--- Provided data Enclosed Below ---
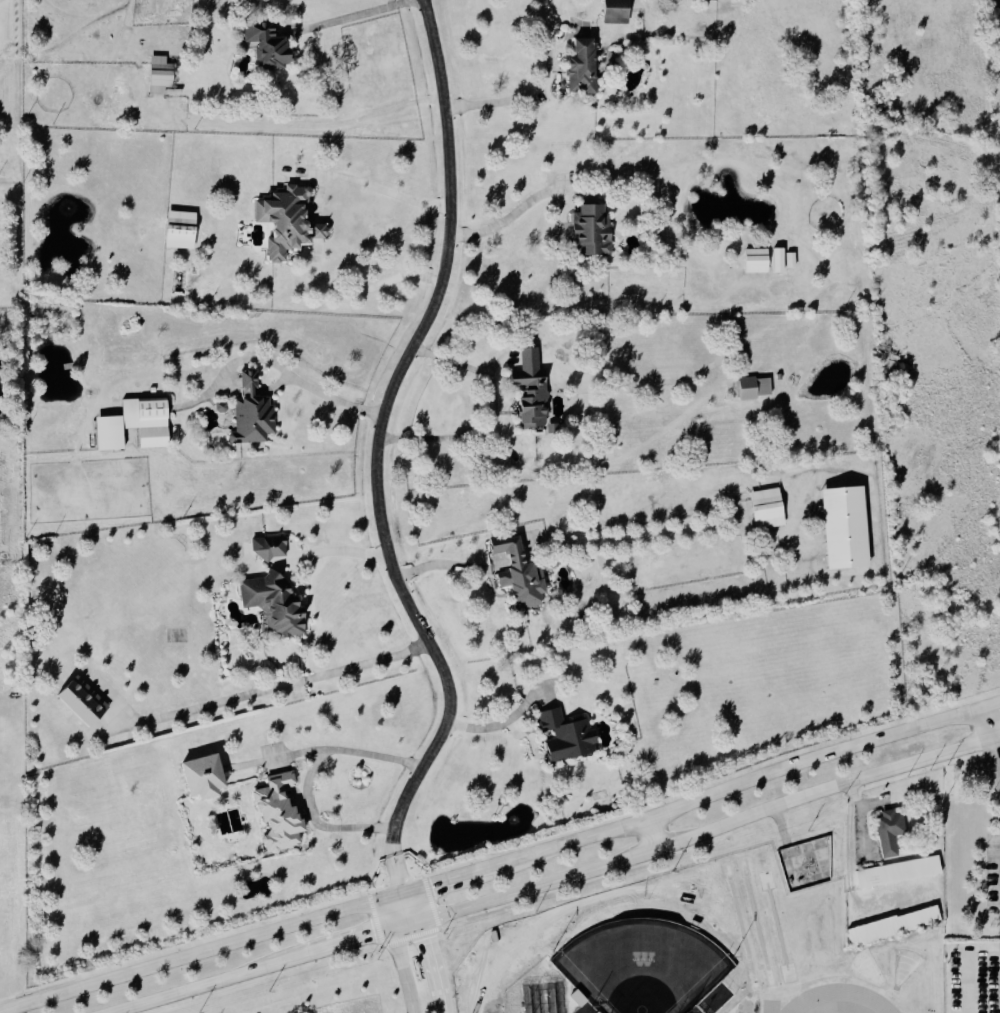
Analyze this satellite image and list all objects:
building: (615, 11)
road: (344, 18)
building: (270, 46)
building: (585, 69)
building: (158, 76)
road: (510, 99)
road: (319, 125)
road: (371, 185)
road: (513, 213)
building: (291, 222)
building: (179, 231)
building: (594, 232)
building: (756, 261)
building: (790, 261)
building: (780, 262)
road: (361, 290)
building: (779, 377)
building: (748, 389)
road: (335, 394)
building: (533, 398)
road: (490, 412)
building: (254, 413)
building: (134, 426)
road: (375, 452)
building: (766, 509)
building: (844, 528)
building: (272, 548)
road: (331, 551)
road: (436, 563)
building: (521, 573)
building: (277, 603)
road: (281, 686)
building: (82, 703)
road: (990, 707)
road: (494, 725)
building: (569, 737)
road: (990, 744)
road: (307, 770)
building: (203, 778)
road: (737, 785)
building: (281, 814)
building: (892, 831)
road: (700, 832)
road: (651, 834)
building: (898, 872)
road: (449, 877)
building: (896, 926)
road: (355, 940)
road: (430, 949)
road: (201, 952)
road: (400, 952)
park: (641, 956)
road: (210, 983)
track: (832, 998)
--- End of Enclosed Provided data ---
• Work to complete
Write the records out again exactly as shown above, keeping no pictures.

• Exercise answer
Analyze this satellite image and list all objects:
building: (615, 11)
road: (344, 18)
building: (270, 46)
building: (585, 69)
building: (158, 76)
road: (510, 99)
road: (319, 125)
road: (371, 185)
road: (513, 213)
building: (291, 222)
building: (179, 231)
building: (594, 232)
building: (756, 261)
building: (790, 261)
building: (780, 262)
road: (361, 290)
building: (779, 377)
building: (748, 389)
road: (335, 394)
building: (533, 398)
road: (490, 412)
building: (254, 413)
building: (134, 426)
road: (375, 452)
building: (766, 509)
building: (844, 528)
building: (272, 548)
road: (331, 551)
road: (436, 563)
building: (521, 573)
building: (277, 603)
road: (281, 686)
building: (82, 703)
road: (990, 707)
road: (494, 725)
building: (569, 737)
road: (990, 744)
road: (307, 770)
building: (203, 778)
road: (737, 785)
building: (281, 814)
building: (892, 831)
road: (700, 832)
road: (651, 834)
building: (898, 872)
road: (449, 877)
building: (896, 926)
road: (355, 940)
road: (430, 949)
road: (201, 952)
road: (400, 952)
park: (641, 956)
road: (210, 983)
track: (832, 998)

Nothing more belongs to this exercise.